• **Data to process**:
..............................

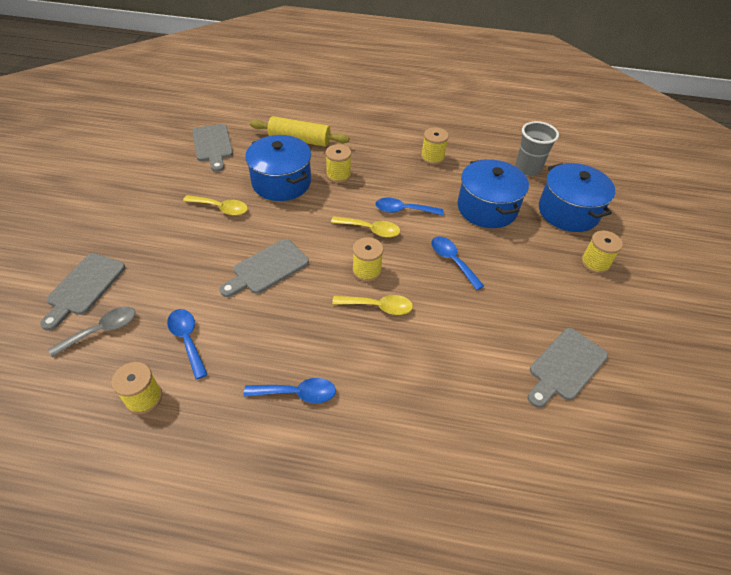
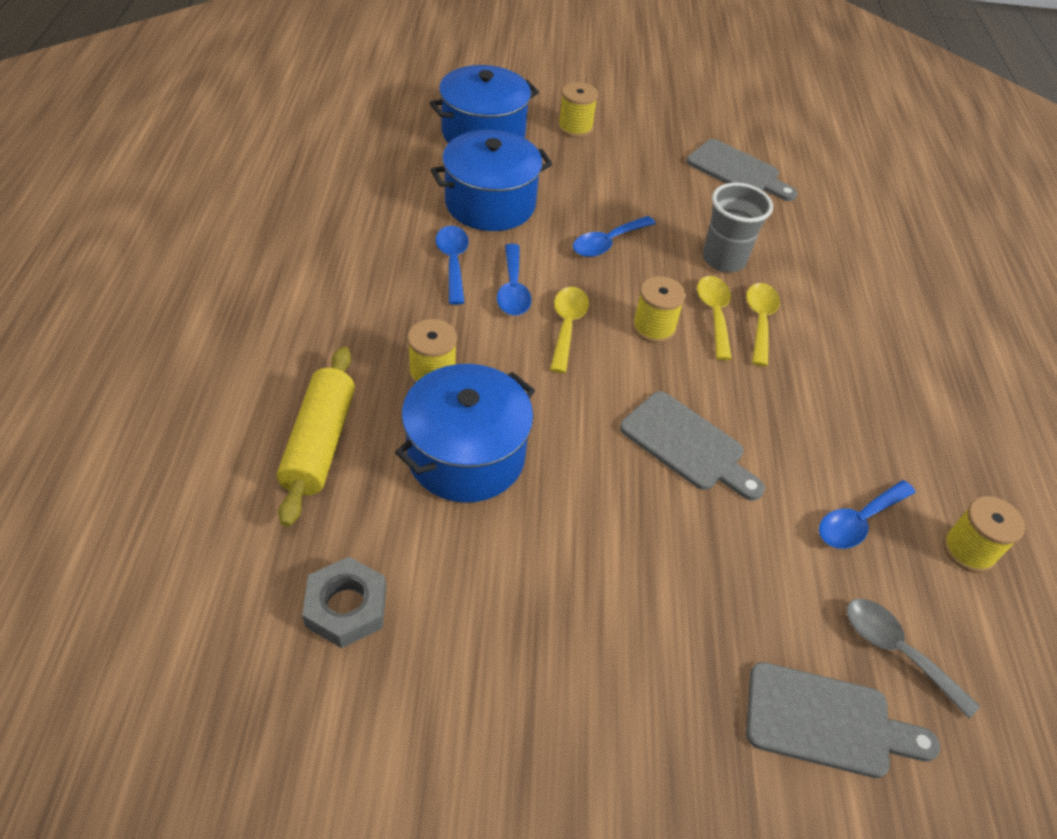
camera: 100 degrees left, 0 degrees up
(213, 145) = (346, 607): grey cutting board -> grey nut
(221, 208) = (560, 541): yellow spoon -> yellow spoon (760, 321)
(297, 393) = (877, 384): blue spoon -> blue spoon (453, 262)
(432, 157) = (368, 253): yellow spool -> none
(528, 168) = (389, 156): grey cup -> grey cup (723, 260)

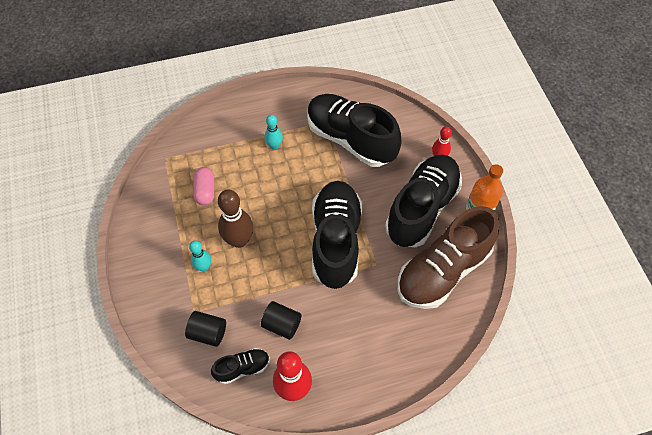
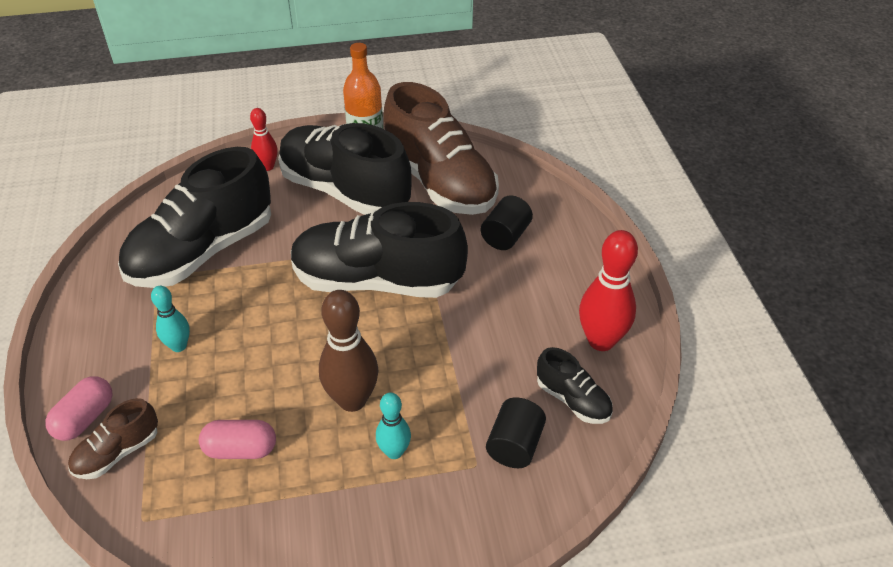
camera: 85 degrees left, 15 degrees down
(203, 137) = (117, 452): none -> brown shoe
(224, 118) = (85, 418): none -> pink capsule
(242, 368) = (573, 400): black shoe -> black shoe turned 150 degrees clockwise
(282, 324) = (505, 350): black cylinder -> black cylinder (505, 236)

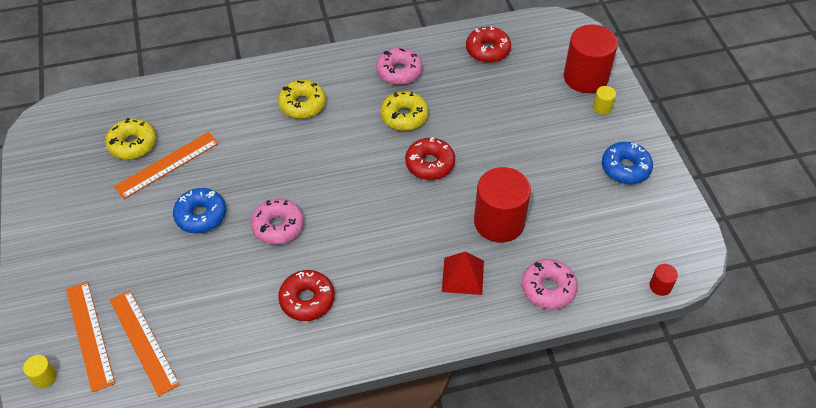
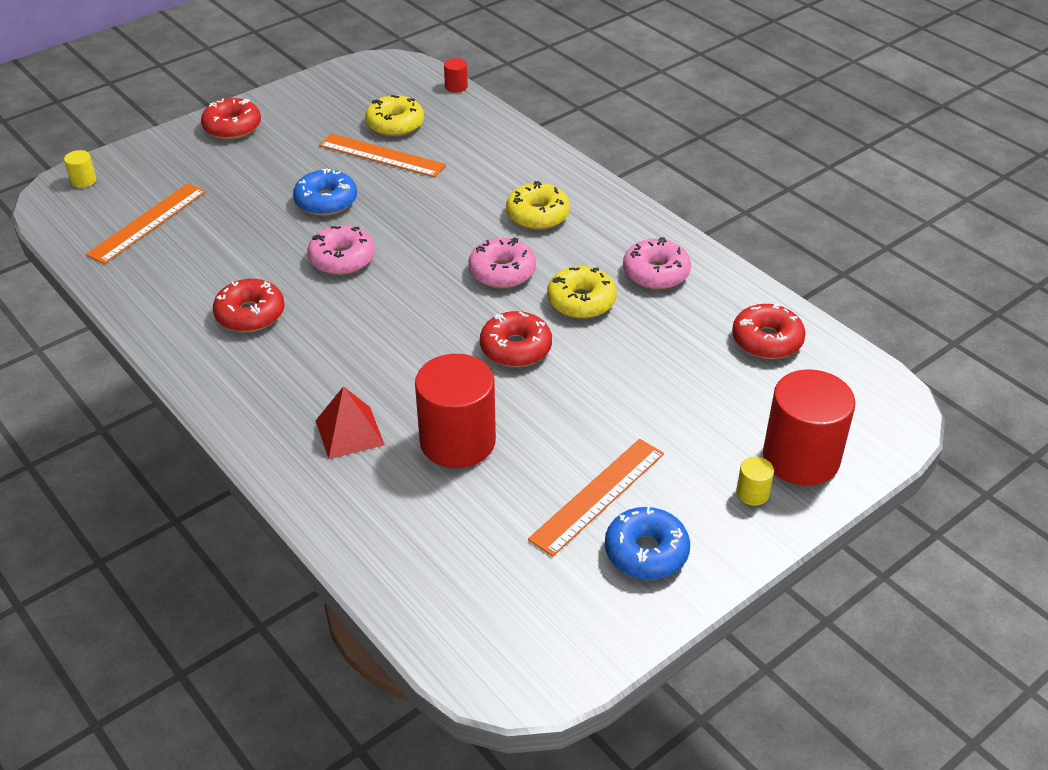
camera: 65 degrees right, 10 degrees down
(49, 248) = (232, 127): none -> red donut
(90, 335) = (141, 188): orange ruler -> orange ruler (598, 495)
(548, 289) = (370, 522): pink donut -> pink donut (502, 272)
(660, 286) = (439, 650): red cylinder -> red cylinder (456, 86)

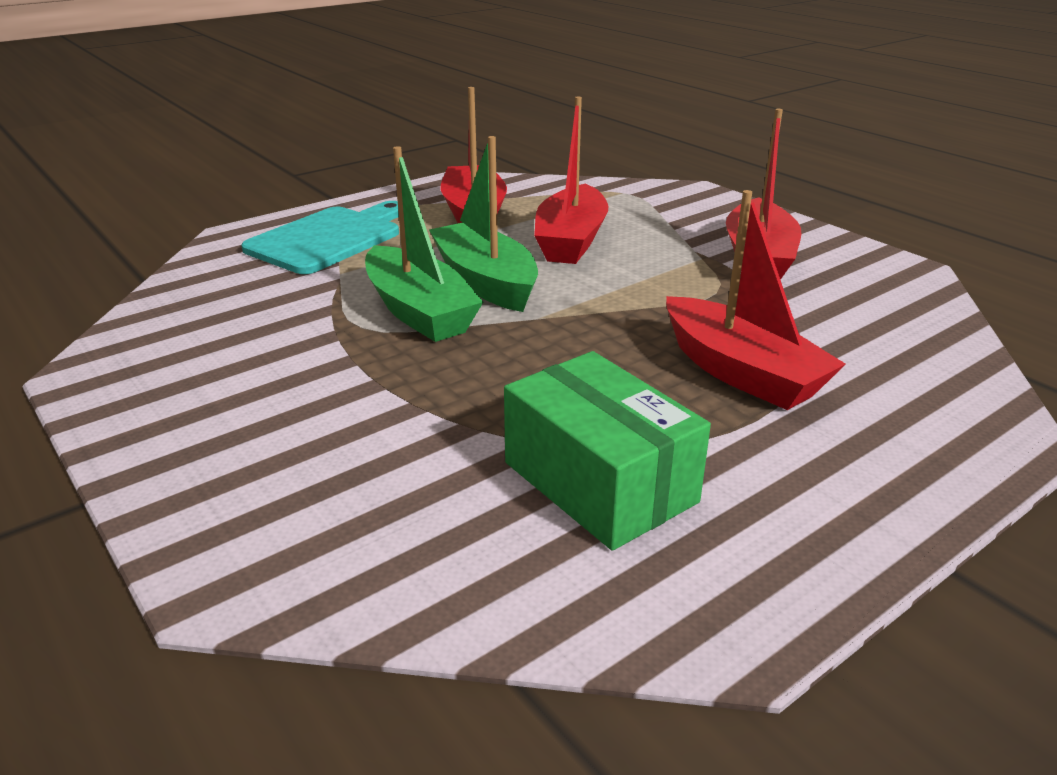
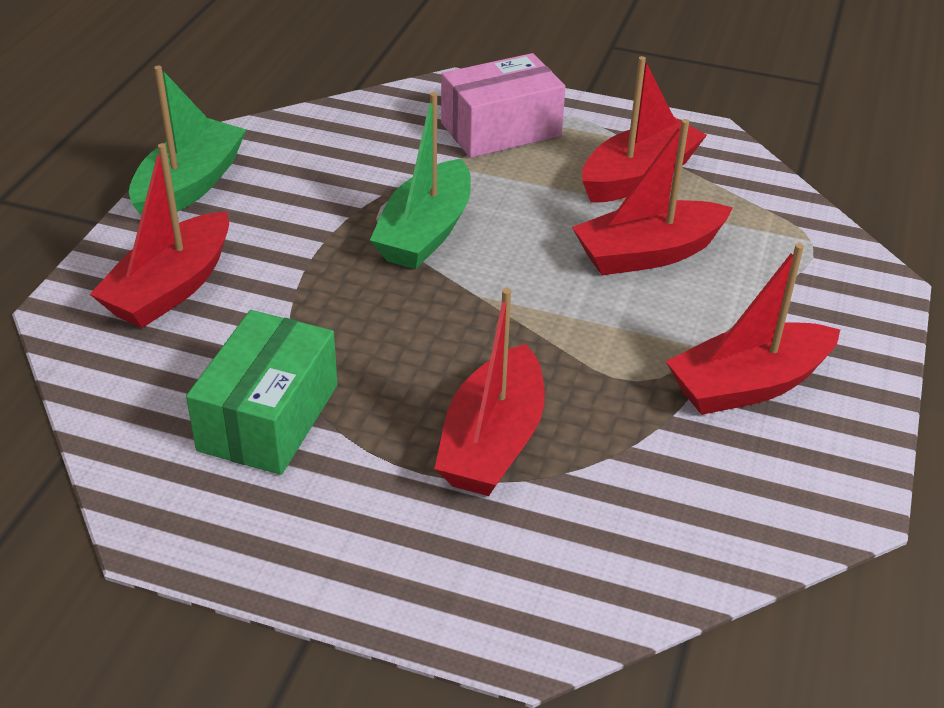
camera: 55 degrees right, 10 degrees up
(299, 481) = (171, 288): none -> red boat
(329, 238) = (501, 129): turquoise cutting board -> pink box
(486, 282) = (511, 242): green boat -> green boat (190, 185)

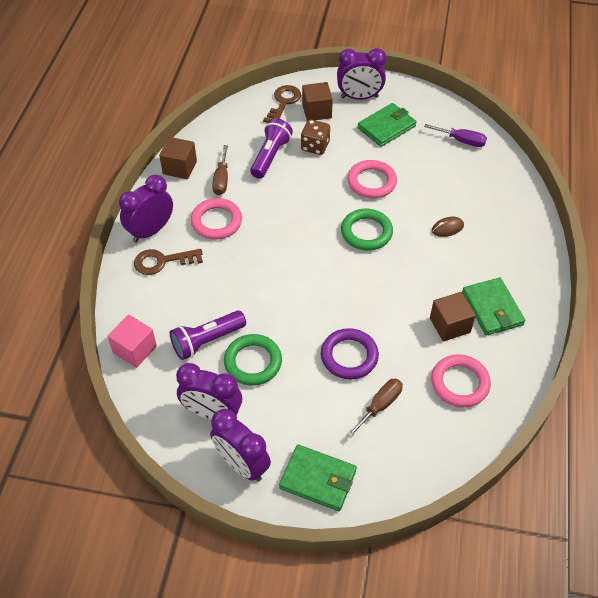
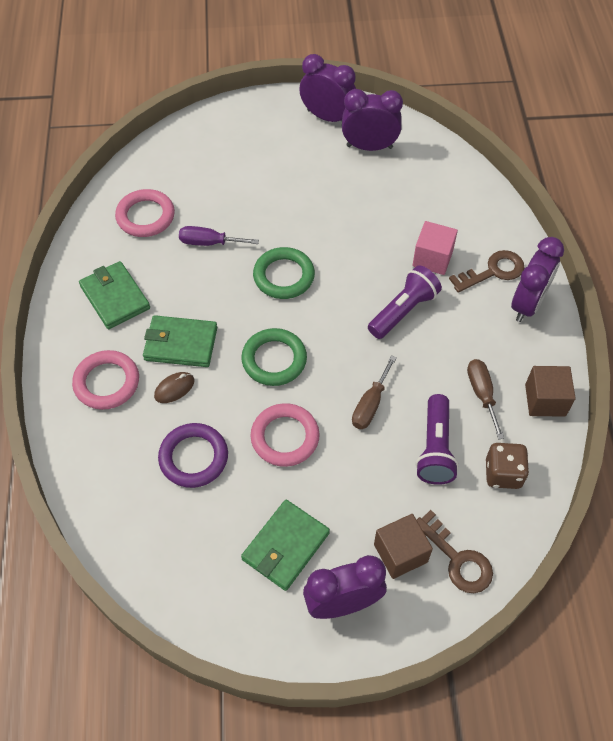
camera: 165 degrees right, 5 degrees up
(135, 349) = (468, 181): pink cube -> pink cube (432, 258)
(207, 341) = (404, 203): purple flashlight -> purple flashlight (403, 311)
(216, 221) = (458, 333): pink ring -> pink ring (107, 382)
(253, 362) = (351, 194): green ring -> green ring (284, 276)
(283, 102) = (458, 559): brown key -> brown key turned 45 degrees counterclockwise
(315, 146) = (380, 481): brown dice -> brown dice (503, 473)
(318, 479) = (260, 120): green wallet -> green wallet (180, 344)
(349, 356) = (259, 218): purple ring -> purple ring (193, 457)
(380, 406) = (219, 182): brown screwdriver -> brown screwdriver (370, 404)
(449, 325) = (160, 269): brown cube -> none
(461, 141) = (167, 546): purple screwdriver -> purple screwdriver (209, 243)

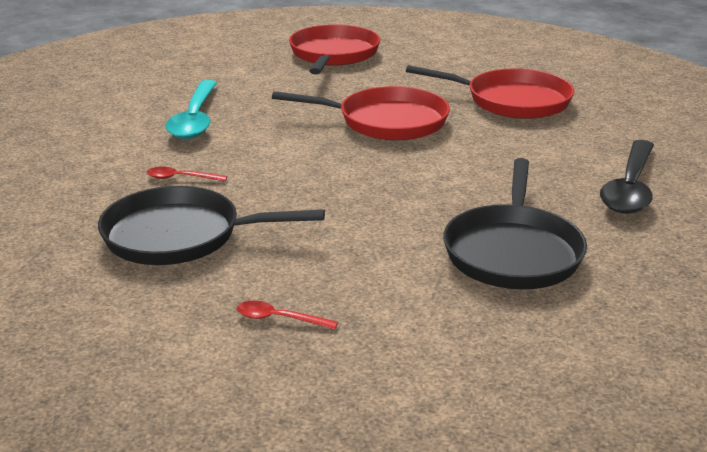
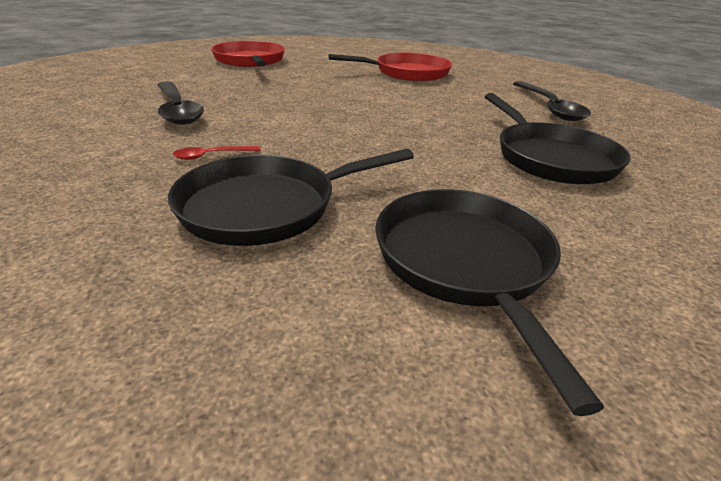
camera: 30 degrees left, 5 degrees up
(195, 119) = (177, 110): turquoise spoon -> black spoon
(279, 319) = (465, 263): red spoon -> black pan
(386, 121) = (341, 93): red pan -> none

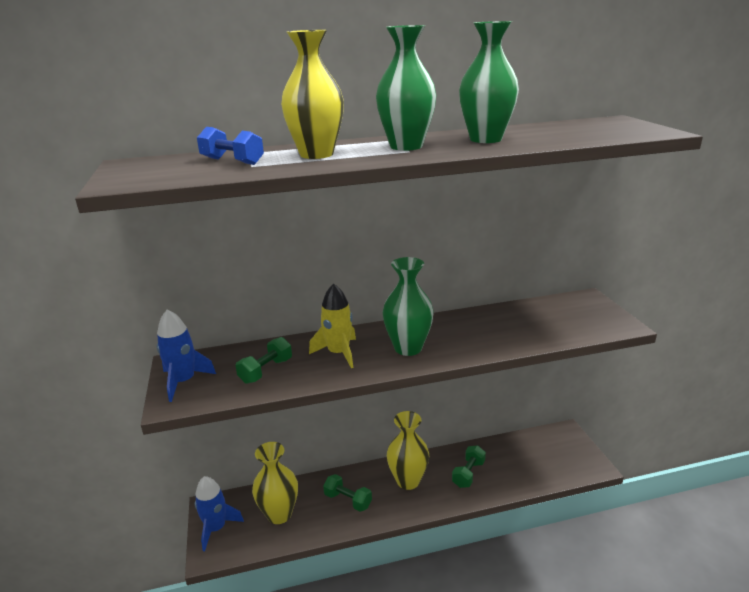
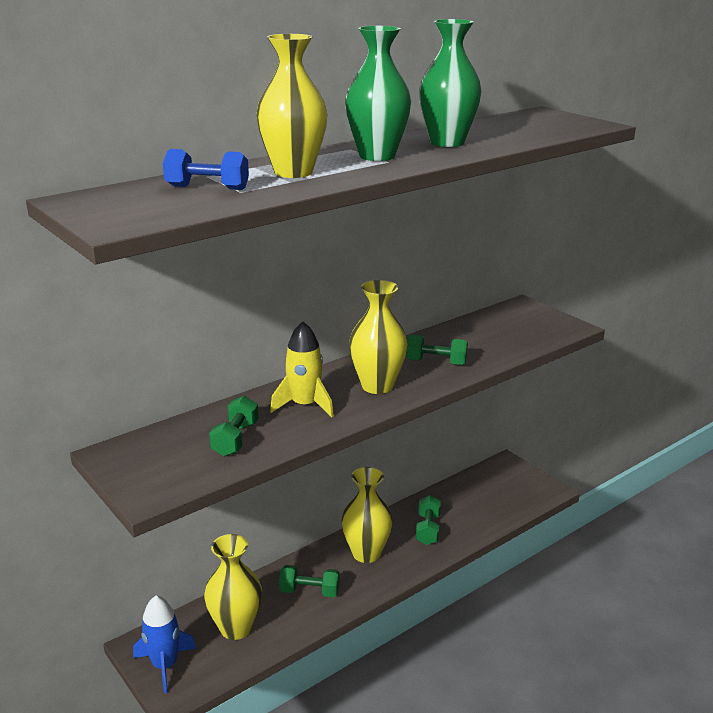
camera: 25 degrees left, 0 degrees up
(183, 381) = (142, 470): blue rocket -> none
(408, 348) = (377, 386): green vase -> yellow vase
(472, 336) = (436, 362): none -> green dumbbell

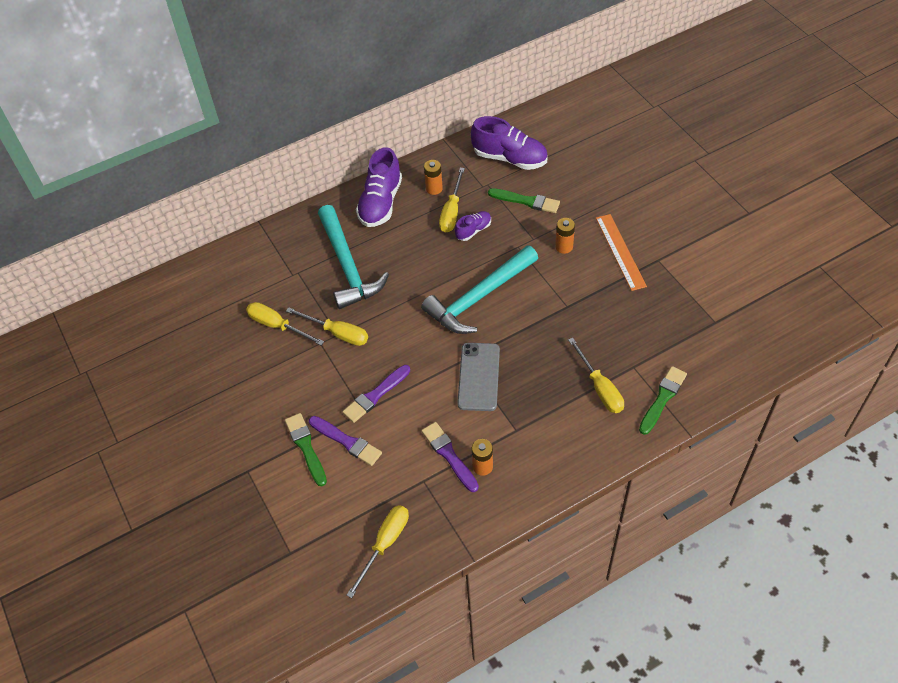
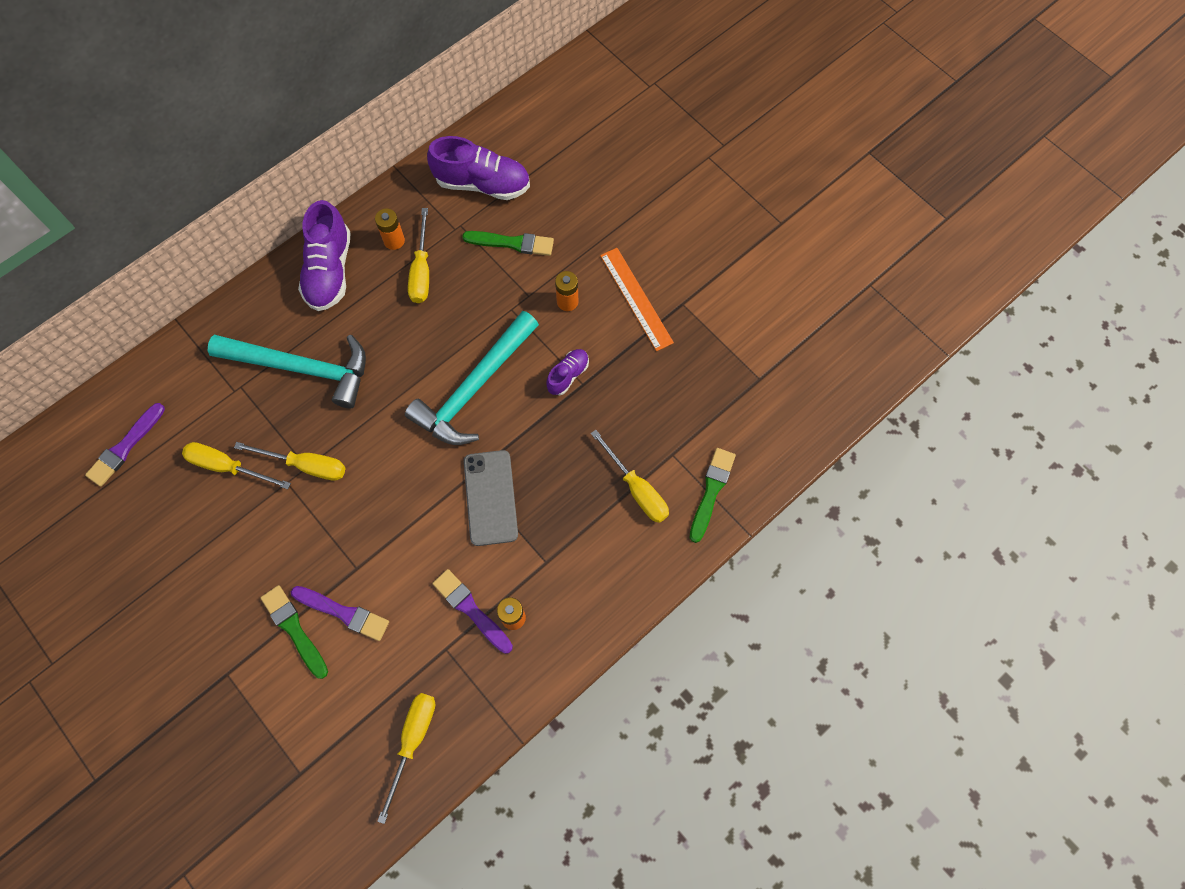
camera: 15 degrees left, 15 degrees up
(348, 266) = (303, 368): turquoise hammer -> turquoise hammer turned 45 degrees counterclockwise
(375, 395) = (368, 544): purple brush -> purple brush (125, 447)
(473, 230) = (453, 294): purple shoe -> purple shoe (568, 375)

..............................

• **To do**: Write out each line of the data above exactly, starting at the top and finishing with the line containing "camera: 65 degrees right, 10 degrees down"; omit the pictures.

• **Written solution**:
camera: 100 degrees left, 0 degrees up
(213, 145) = (346, 607): grey cutting board -> grey nut
(221, 208) = (560, 541): yellow spoon -> yellow spoon (760, 321)
(297, 393) = (877, 384): blue spoon -> blue spoon (453, 262)
(432, 157) = (368, 253): yellow spool -> none
(528, 168) = (389, 156): grey cup -> grey cup (723, 260)

camera: 85 degrees left, 15 degrees down
(203, 137) = (117, 452): none -> brown shoe
(224, 118) = (85, 418): none -> pink capsule
(242, 368) = (573, 400): black shoe -> black shoe turned 150 degrees clockwise
(282, 324) = (505, 350): black cylinder -> black cylinder (505, 236)

camera: 65 degrees right, 10 degrees down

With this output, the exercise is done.